→ **About this task**:
Quote the records that follow in full and exactly; leave out the pictures.

→ **Excerpted data**:
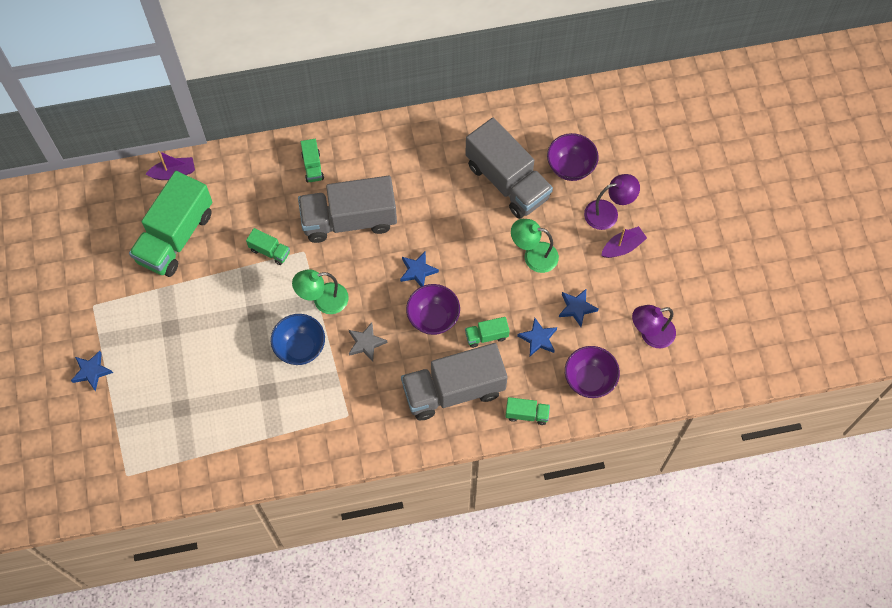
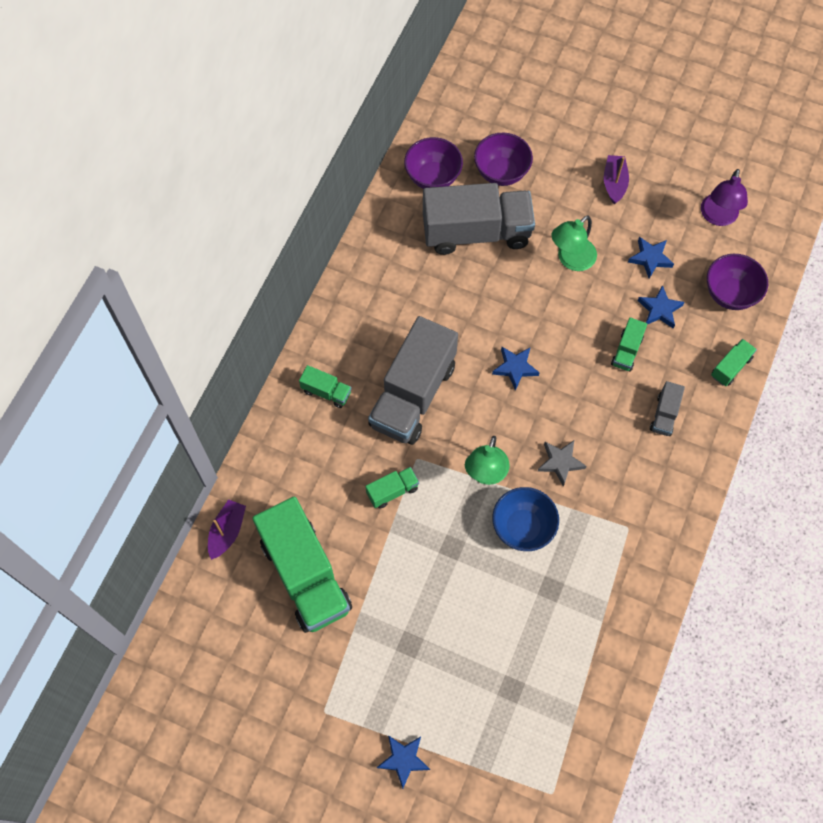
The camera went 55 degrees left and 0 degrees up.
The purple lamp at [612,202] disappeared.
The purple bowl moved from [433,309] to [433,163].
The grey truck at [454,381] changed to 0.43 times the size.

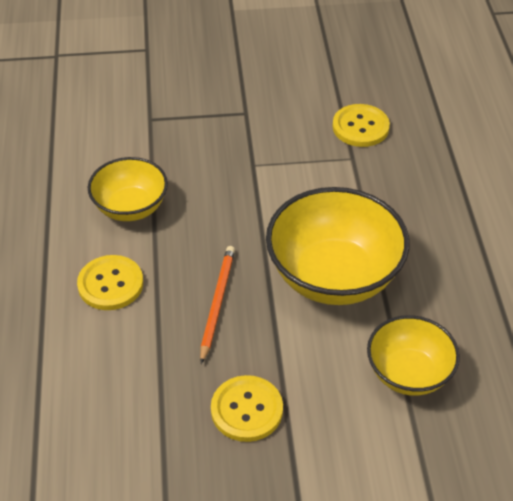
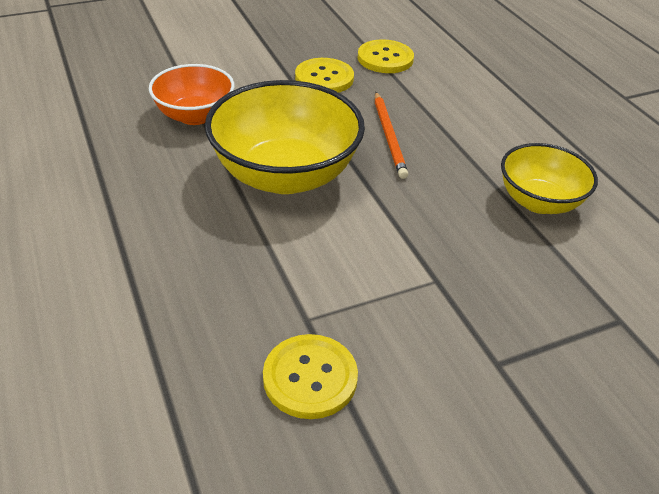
The camera went 160 degrees right and 5 degrees down.
The yellow button moved from [110,282] to [386,56].
The yellow bowl at [413,355] became the orange bowl at [192,94].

→ **Response to the task**:
The camera went 55 degrees left and 0 degrees up.
The purple lamp at [612,202] disappeared.
The purple bowl moved from [433,309] to [433,163].
The grey truck at [454,381] changed to 0.43 times the size.

The camera went 160 degrees right and 5 degrees down.
The yellow button moved from [110,282] to [386,56].
The yellow bowl at [413,355] became the orange bowl at [192,94].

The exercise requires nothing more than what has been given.